▶ [WHAT TO WORK ON]:
Every line below that mentions the word "semicircle" should be copied out.

Colored shape movement records
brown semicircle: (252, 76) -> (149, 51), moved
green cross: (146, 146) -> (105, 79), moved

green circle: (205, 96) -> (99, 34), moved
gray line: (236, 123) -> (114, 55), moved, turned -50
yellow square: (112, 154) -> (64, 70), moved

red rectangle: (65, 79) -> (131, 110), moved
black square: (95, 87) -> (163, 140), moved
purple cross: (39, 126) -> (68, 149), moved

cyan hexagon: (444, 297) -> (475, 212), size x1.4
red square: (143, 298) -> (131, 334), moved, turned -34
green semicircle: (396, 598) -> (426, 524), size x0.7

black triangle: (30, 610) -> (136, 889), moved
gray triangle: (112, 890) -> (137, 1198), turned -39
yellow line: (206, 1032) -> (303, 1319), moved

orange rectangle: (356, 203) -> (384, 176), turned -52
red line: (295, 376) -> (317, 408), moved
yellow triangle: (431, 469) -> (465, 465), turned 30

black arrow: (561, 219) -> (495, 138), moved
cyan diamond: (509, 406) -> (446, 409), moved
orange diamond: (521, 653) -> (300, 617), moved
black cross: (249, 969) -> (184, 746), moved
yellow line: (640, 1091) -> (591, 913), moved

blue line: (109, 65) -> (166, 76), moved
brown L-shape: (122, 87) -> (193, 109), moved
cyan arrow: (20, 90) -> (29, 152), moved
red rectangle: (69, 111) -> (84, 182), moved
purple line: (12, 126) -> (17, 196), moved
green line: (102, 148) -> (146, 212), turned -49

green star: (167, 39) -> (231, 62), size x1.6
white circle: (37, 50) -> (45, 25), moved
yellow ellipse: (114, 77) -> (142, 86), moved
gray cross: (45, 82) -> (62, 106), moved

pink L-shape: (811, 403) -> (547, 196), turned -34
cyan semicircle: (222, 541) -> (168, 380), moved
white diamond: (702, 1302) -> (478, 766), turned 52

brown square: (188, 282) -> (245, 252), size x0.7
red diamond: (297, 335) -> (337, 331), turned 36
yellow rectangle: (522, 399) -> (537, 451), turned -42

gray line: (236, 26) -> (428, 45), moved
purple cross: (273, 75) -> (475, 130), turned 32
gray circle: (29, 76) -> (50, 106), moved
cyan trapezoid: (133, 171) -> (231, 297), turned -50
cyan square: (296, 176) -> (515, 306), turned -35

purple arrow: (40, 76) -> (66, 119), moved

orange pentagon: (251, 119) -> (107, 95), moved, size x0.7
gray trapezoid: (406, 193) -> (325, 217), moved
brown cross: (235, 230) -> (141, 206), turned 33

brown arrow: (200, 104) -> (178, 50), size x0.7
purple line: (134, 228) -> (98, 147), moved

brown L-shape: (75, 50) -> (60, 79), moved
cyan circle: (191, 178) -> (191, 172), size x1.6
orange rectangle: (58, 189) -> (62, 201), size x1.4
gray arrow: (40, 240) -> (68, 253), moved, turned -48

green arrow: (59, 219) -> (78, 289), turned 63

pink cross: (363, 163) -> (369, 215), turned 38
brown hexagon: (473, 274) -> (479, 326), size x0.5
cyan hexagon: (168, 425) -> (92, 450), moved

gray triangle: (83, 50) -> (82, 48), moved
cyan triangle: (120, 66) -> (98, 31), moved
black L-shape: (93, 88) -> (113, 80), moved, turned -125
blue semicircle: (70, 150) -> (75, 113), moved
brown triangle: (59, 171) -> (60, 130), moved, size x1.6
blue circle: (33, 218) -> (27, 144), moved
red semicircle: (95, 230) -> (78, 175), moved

▶ [OUTPUT BELOW]:
brown semicircle: (252, 76) -> (149, 51), moved
green semicircle: (396, 598) -> (426, 524), size x0.7
cyan semicircle: (222, 541) -> (168, 380), moved
blue semicircle: (70, 150) -> (75, 113), moved
red semicircle: (95, 230) -> (78, 175), moved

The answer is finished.